#### Your goal:
Reproduce the records precisely. Omit every picture.

[Excerpted records Boundary: Start]

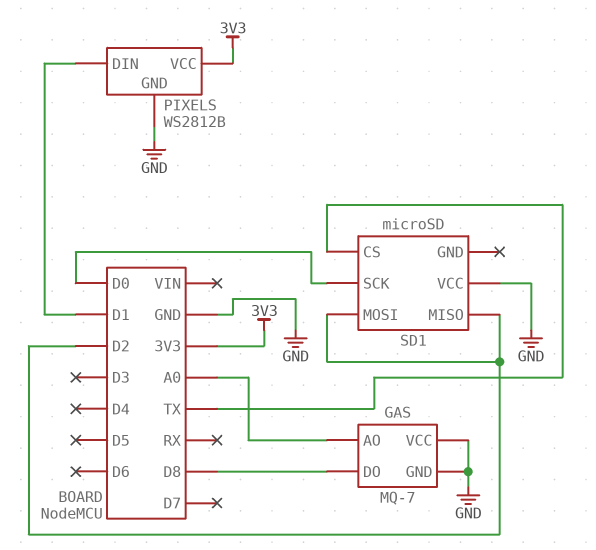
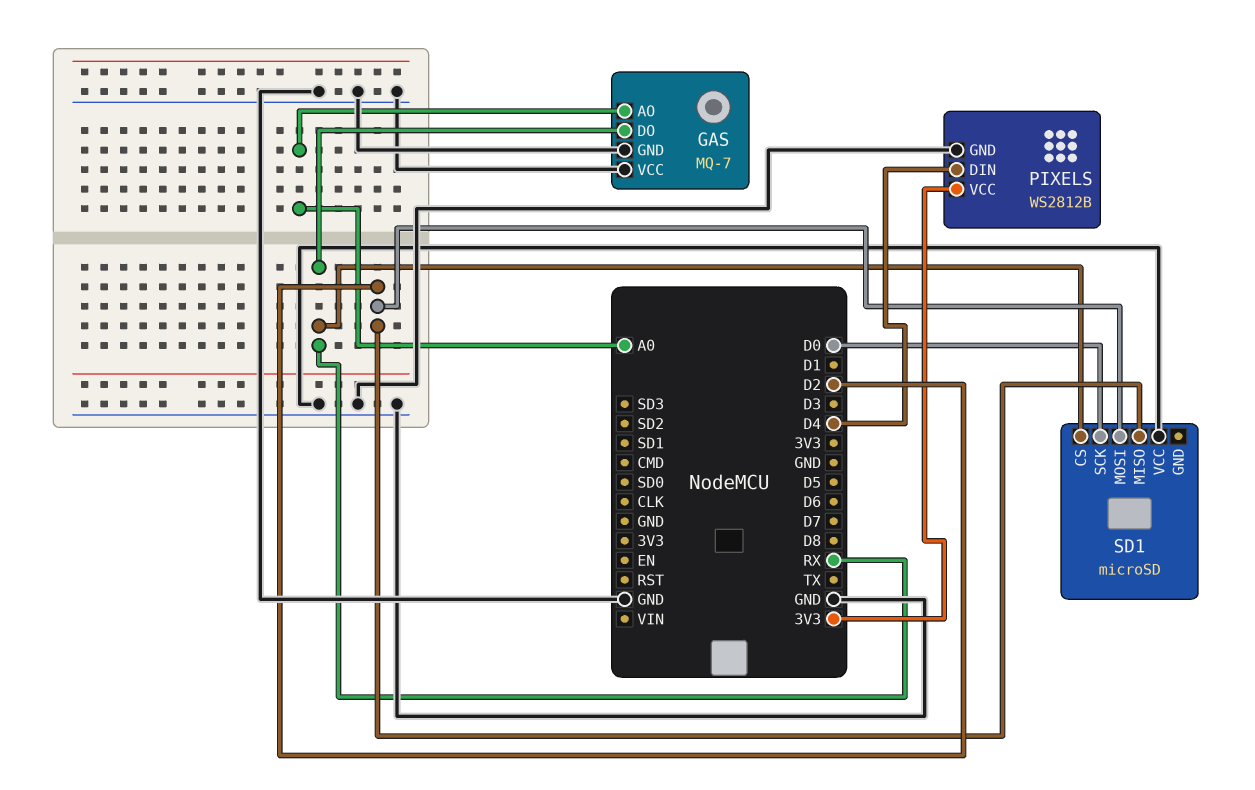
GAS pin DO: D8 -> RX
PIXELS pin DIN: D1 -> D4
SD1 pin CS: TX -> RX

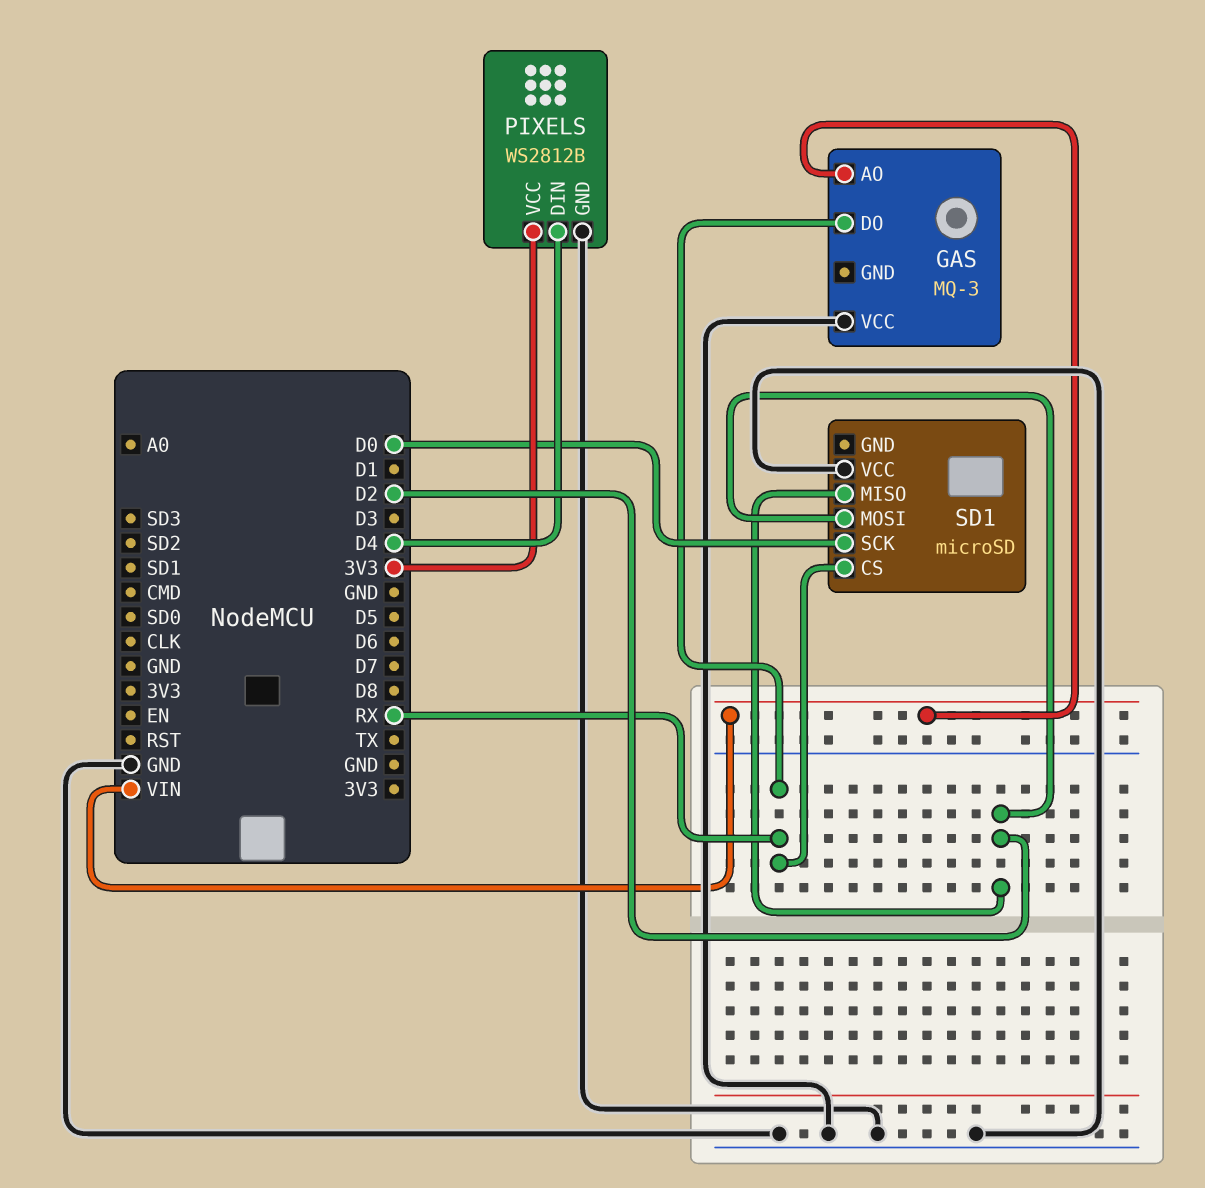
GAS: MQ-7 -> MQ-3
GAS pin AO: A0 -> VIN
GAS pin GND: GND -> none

[Excerpted records Boundary: End]

#### Problem solution:
GAS pin DO: D8 -> RX
PIXELS pin DIN: D1 -> D4
SD1 pin CS: TX -> RX

GAS: MQ-7 -> MQ-3
GAS pin AO: A0 -> VIN
GAS pin GND: GND -> none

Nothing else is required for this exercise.